§ **WHAT YOU WILL DO**:
Search the material for the string "counterclockwise", then show every line where it turns up.

=== Begin Enclosure ===

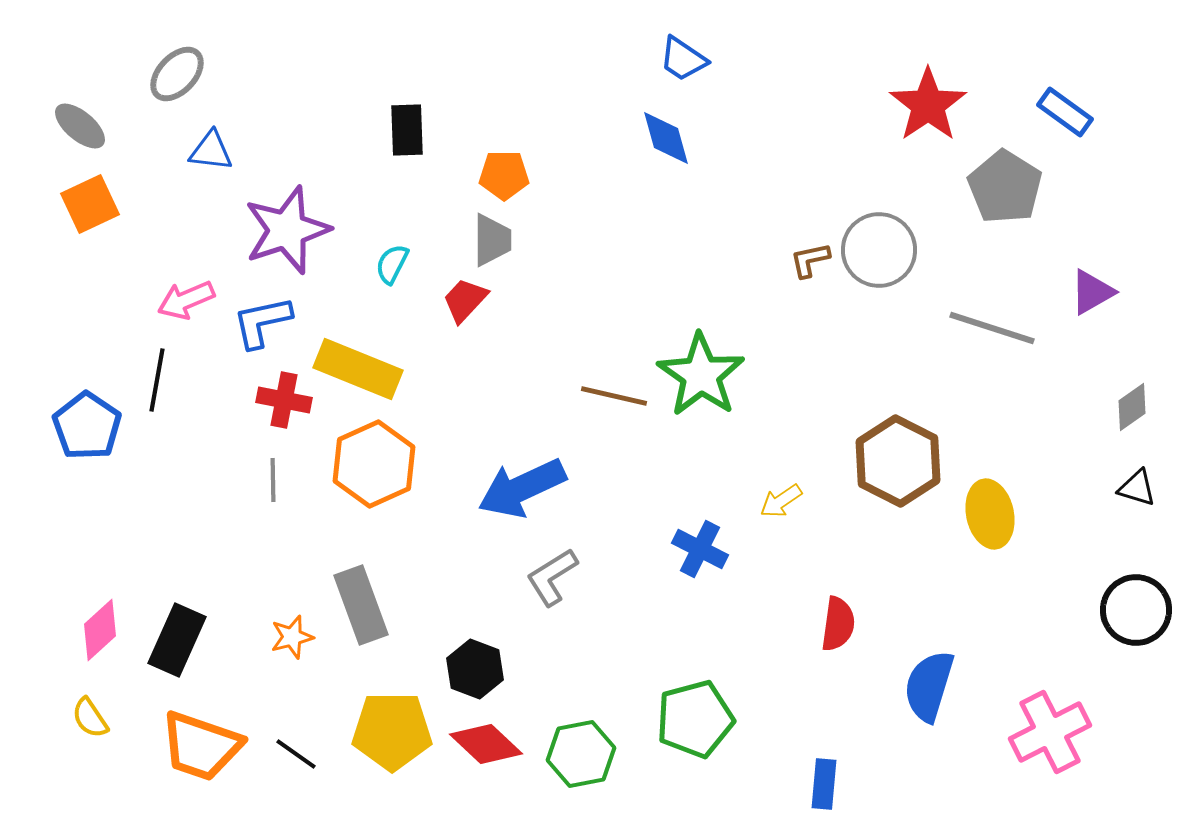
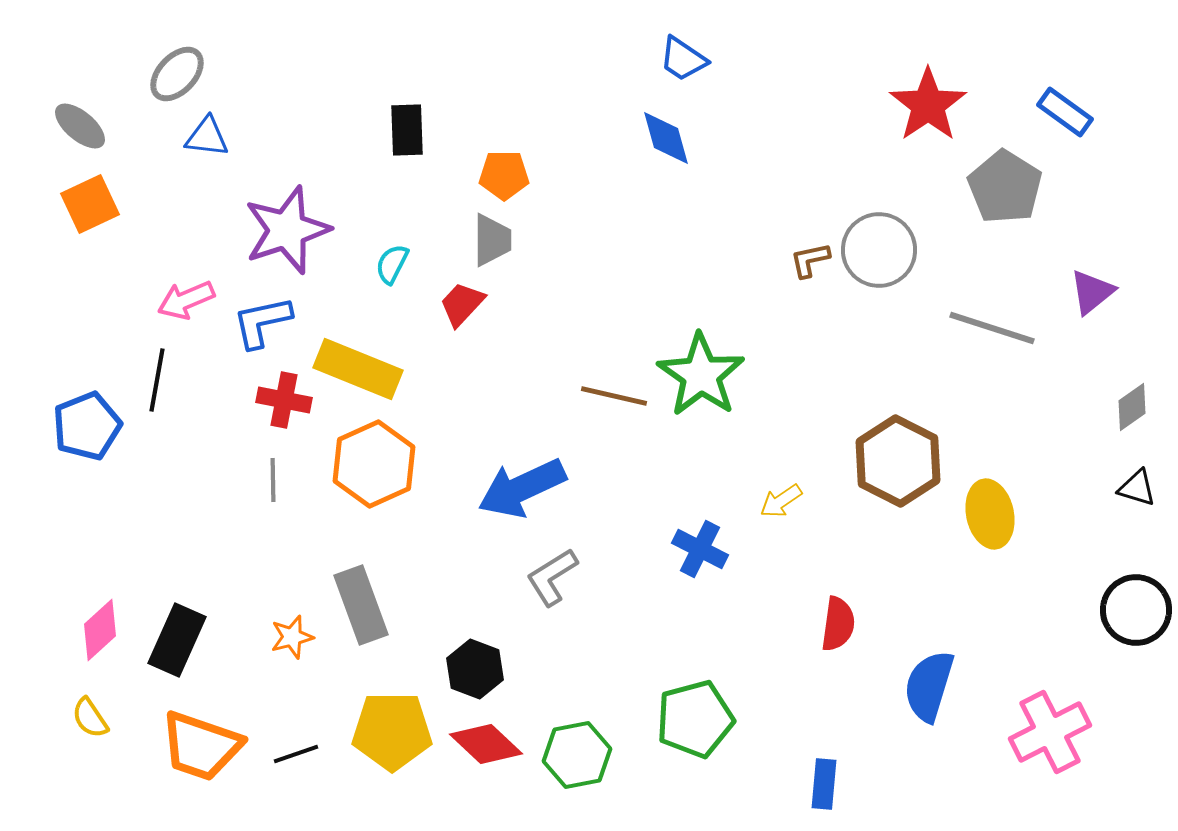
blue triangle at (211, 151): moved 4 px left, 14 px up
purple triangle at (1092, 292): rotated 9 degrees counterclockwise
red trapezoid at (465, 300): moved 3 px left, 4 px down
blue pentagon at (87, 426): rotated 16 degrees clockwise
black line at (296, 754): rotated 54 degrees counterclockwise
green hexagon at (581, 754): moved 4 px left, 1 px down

=== End Enclosure ===

§ **WRITTEN RESPONSE**:
purple triangle at (1092, 292): rotated 9 degrees counterclockwise
black line at (296, 754): rotated 54 degrees counterclockwise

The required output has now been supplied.